Start of DATASET

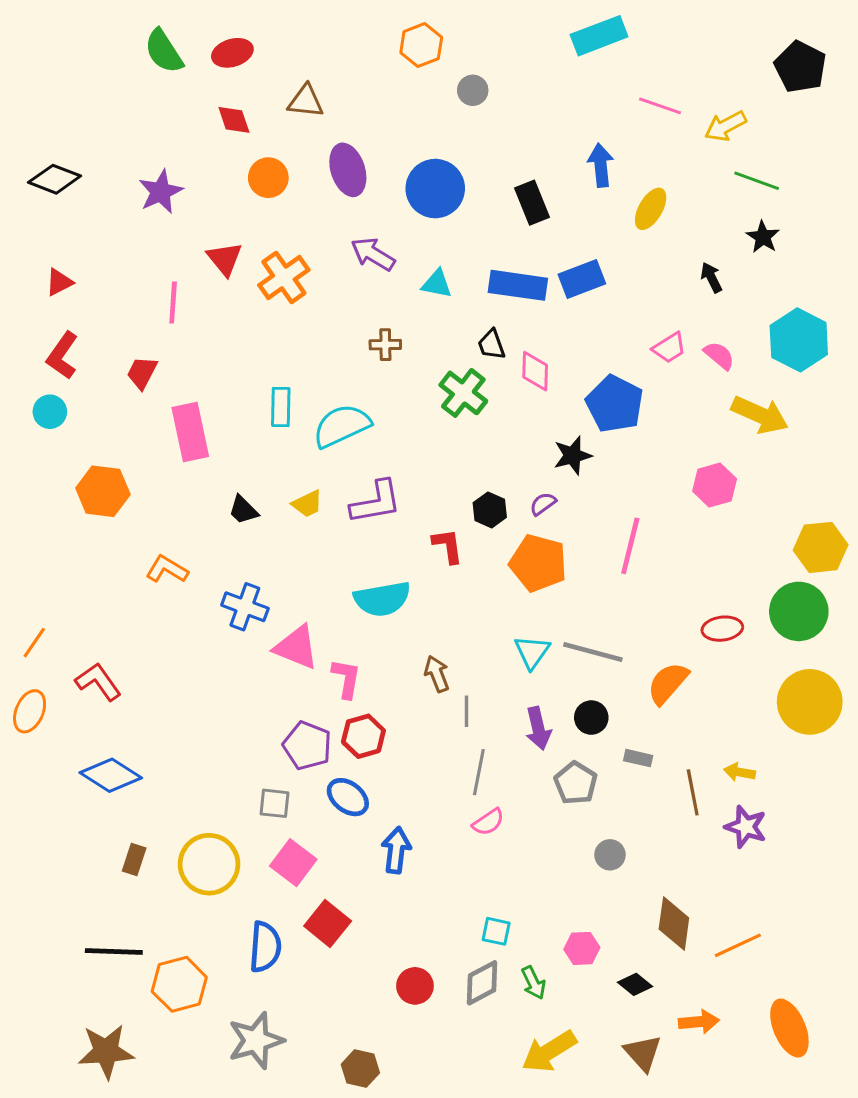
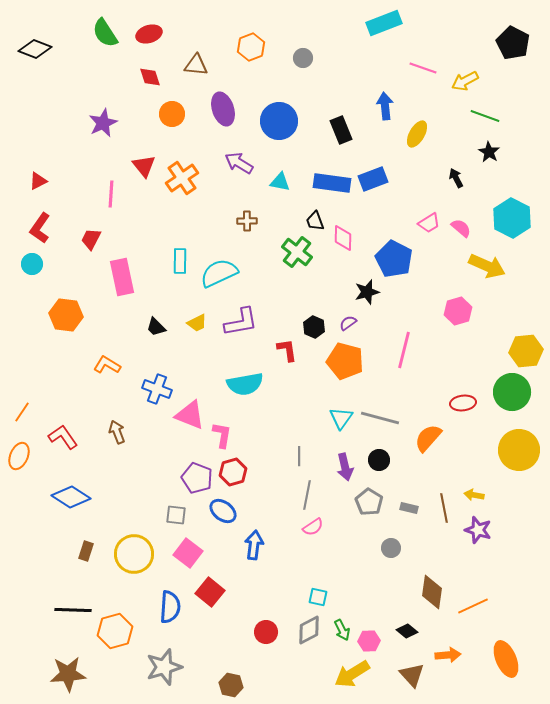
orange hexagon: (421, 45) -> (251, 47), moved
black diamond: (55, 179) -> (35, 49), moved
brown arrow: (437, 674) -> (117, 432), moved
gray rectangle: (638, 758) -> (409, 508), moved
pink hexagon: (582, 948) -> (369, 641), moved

End of DATASET

REQUIREMENT:
Copy out each line of the data that has the word "hexagon" in it.

WRITTEN REPLY:
orange hexagon: (421, 45) -> (251, 47), moved
pink hexagon: (582, 948) -> (369, 641), moved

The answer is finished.